>>

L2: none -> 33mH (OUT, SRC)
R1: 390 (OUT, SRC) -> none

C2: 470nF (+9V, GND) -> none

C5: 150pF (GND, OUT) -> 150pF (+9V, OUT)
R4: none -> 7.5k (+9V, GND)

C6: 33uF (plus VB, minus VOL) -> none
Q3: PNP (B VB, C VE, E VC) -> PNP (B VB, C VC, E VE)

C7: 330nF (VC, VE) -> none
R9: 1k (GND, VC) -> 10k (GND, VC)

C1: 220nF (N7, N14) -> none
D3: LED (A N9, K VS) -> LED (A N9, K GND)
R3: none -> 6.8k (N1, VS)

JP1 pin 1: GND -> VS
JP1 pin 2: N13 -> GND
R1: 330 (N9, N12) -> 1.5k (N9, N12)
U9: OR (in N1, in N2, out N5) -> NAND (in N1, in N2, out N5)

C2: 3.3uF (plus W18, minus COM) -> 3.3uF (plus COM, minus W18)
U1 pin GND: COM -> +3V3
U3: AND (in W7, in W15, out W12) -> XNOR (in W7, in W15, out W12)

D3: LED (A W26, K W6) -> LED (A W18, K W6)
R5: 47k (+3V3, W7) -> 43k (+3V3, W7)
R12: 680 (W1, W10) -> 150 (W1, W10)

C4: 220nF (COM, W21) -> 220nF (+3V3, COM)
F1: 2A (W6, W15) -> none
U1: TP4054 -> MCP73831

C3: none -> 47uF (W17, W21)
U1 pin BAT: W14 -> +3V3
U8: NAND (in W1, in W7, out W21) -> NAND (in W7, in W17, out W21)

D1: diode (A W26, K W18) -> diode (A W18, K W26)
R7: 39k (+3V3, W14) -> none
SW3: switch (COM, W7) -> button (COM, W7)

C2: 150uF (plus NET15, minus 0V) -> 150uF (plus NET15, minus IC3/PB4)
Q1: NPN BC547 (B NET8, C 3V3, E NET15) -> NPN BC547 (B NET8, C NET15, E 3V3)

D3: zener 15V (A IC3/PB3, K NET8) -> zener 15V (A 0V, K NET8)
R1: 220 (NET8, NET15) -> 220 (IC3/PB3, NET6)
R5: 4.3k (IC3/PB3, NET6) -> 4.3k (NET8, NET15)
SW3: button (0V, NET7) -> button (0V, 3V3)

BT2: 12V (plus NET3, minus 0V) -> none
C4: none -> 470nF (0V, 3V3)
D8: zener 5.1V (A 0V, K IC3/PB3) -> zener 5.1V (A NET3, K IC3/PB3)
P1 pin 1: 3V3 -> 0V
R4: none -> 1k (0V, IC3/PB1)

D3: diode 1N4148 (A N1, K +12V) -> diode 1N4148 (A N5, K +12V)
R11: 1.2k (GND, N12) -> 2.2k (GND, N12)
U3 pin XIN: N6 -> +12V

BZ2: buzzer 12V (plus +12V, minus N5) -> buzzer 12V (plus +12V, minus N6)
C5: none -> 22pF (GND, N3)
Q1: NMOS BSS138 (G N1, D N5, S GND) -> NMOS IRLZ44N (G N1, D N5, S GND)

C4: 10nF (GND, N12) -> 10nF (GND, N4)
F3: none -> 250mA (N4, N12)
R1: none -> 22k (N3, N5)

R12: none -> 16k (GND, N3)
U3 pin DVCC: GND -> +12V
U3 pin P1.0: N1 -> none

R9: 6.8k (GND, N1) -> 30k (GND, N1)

<<

_Work to be completed:_ Exactly as they appear above, output the lines of the data from the first through the one that contains "U9: OR (in N1, in", and only those lines.

_Output:_
L2: none -> 33mH (OUT, SRC)
R1: 390 (OUT, SRC) -> none

C2: 470nF (+9V, GND) -> none

C5: 150pF (GND, OUT) -> 150pF (+9V, OUT)
R4: none -> 7.5k (+9V, GND)

C6: 33uF (plus VB, minus VOL) -> none
Q3: PNP (B VB, C VE, E VC) -> PNP (B VB, C VC, E VE)

C7: 330nF (VC, VE) -> none
R9: 1k (GND, VC) -> 10k (GND, VC)

C1: 220nF (N7, N14) -> none
D3: LED (A N9, K VS) -> LED (A N9, K GND)
R3: none -> 6.8k (N1, VS)

JP1 pin 1: GND -> VS
JP1 pin 2: N13 -> GND
R1: 330 (N9, N12) -> 1.5k (N9, N12)
U9: OR (in N1, in N2, out N5) -> NAND (in N1, in N2, out N5)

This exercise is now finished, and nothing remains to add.